Stated problem | Select every line of the records that holds the word "Considering" and copy each one out.

Input data |
- - -

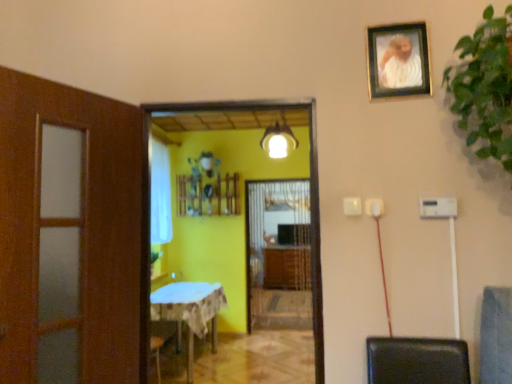
Question: Considering their positions, is yellow matte screen door at center, which appears as the 2th screen door when viewed from the back, located in front of or behind white glossy light fixture at center?

Choices:
 (A) front
 (B) behind

Answer: (A)

Question: Considering the positions of point (190, 104) and point (279, 137), is point (190, 104) closer or farther from the camera than point (279, 137)?

Choices:
 (A) farther
 (B) closer

Answer: (B)

Question: Considering the real-world distances, which object is farthest from the gold-framed photo at upper right?

Choices:
 (A) yellow matte screen door at center, positioned as the first screen door in front-to-back order
 (B) wooden cabinet at center
 (C) green leafy plant at upper right
 (D) white sheer curtain at left
 (E) white glossy light fixture at center

Answer: (B)

Question: Based on their relative distances, which object is nearer to the wooden cabinet at center?

Choices:
 (A) white sheer curtain at left
 (B) green leafy plant at upper right
 (C) yellow matte screen door at center, positioned as the first screen door in front-to-back order
 (D) gold-framed photo at upper right
 (E) blue cloth-covered table at center

Answer: (A)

- - -

Exercise answer |
Question: Considering their positions, is yellow matte screen door at center, which appears as the 2th screen door when viewed from the back, located in front of or behind white glossy light fixture at center?
Question: Considering the positions of point (190, 104) and point (279, 137), is point (190, 104) closer or farther from the camera than point (279, 137)?
Question: Considering the real-world distances, which object is farthest from the gold-framed photo at upper right?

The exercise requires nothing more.